(Records contained in a dataset)
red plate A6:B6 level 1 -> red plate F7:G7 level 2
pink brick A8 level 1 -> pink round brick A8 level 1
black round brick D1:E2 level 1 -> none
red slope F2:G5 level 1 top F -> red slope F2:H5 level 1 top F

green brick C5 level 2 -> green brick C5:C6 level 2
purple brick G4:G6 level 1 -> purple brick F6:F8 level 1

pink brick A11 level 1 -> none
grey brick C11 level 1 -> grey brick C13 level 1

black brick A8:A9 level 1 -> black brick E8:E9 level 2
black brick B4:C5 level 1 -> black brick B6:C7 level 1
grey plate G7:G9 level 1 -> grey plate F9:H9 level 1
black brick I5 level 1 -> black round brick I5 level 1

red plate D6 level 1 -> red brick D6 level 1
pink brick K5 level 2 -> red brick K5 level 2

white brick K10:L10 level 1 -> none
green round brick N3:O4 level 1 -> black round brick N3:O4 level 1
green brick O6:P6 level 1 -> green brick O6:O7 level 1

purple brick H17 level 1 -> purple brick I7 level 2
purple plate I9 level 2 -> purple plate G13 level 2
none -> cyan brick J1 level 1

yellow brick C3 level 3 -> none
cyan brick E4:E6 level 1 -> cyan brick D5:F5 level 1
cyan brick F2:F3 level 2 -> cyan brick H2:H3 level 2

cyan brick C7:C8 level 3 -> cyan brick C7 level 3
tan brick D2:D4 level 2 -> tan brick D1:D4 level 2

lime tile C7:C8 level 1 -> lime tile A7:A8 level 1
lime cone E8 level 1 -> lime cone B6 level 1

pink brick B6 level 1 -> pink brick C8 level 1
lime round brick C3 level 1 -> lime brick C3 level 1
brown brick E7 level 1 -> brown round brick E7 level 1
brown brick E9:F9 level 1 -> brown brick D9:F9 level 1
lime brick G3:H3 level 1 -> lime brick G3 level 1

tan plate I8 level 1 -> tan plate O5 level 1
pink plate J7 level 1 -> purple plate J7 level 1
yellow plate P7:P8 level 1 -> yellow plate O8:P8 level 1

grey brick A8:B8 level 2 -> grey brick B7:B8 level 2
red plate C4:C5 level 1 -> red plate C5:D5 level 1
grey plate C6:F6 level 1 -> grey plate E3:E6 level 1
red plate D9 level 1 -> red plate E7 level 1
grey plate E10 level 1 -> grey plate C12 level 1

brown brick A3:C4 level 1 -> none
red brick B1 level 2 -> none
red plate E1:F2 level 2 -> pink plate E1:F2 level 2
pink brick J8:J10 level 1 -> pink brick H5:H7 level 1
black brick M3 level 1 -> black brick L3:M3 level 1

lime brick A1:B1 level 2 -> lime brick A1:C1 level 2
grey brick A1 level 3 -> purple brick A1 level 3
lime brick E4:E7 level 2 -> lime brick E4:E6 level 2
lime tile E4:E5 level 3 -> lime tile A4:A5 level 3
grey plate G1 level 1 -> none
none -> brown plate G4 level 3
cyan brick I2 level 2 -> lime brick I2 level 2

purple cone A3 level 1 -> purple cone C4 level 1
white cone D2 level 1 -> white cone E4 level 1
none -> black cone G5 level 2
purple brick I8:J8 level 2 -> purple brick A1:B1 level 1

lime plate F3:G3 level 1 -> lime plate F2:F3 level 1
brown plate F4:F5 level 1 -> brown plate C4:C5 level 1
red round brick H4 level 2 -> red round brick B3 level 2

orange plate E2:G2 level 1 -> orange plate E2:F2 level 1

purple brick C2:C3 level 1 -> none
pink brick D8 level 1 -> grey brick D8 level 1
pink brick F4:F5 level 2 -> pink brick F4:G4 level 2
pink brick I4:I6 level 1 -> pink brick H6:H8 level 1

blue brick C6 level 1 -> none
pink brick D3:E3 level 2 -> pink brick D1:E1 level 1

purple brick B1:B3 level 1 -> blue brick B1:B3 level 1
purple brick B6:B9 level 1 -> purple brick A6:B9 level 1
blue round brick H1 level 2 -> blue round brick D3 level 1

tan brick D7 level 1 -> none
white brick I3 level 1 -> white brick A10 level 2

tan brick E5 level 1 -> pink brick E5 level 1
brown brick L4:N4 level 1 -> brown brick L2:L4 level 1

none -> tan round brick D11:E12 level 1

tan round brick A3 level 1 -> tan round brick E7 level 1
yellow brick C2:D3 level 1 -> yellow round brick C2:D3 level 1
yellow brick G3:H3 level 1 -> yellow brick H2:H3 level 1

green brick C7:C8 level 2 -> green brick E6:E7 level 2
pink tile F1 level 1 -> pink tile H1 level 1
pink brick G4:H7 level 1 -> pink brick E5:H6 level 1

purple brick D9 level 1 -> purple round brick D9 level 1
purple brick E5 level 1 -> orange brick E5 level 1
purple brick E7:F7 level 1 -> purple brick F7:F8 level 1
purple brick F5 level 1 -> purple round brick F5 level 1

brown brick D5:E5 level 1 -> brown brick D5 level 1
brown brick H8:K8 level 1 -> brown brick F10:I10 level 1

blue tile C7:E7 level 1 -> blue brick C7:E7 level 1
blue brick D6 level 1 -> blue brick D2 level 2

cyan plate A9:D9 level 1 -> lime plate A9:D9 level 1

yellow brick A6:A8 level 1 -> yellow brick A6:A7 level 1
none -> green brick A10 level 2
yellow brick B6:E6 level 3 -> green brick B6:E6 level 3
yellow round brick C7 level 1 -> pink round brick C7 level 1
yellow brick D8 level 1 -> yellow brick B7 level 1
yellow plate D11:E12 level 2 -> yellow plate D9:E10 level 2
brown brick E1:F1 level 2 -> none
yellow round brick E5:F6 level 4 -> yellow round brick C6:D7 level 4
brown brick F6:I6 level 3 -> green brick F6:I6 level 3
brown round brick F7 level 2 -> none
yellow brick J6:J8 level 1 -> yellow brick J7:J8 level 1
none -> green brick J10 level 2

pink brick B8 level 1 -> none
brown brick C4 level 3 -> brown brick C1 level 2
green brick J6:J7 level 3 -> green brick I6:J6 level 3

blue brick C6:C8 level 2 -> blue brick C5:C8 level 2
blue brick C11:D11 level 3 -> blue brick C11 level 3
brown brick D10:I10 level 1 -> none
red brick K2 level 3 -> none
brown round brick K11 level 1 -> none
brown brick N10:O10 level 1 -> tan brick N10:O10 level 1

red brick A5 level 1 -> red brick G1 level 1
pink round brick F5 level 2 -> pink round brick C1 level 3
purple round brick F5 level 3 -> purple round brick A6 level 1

What this task involves: Keep only those lines of the records that hold "cyan", and return them.

Output below:
none -> cyan brick J1 level 1
cyan brick E4:E6 level 1 -> cyan brick D5:F5 level 1
cyan brick F2:F3 level 2 -> cyan brick H2:H3 level 2
cyan brick C7:C8 level 3 -> cyan brick C7 level 3
cyan brick I2 level 2 -> lime brick I2 level 2
cyan plate A9:D9 level 1 -> lime plate A9:D9 level 1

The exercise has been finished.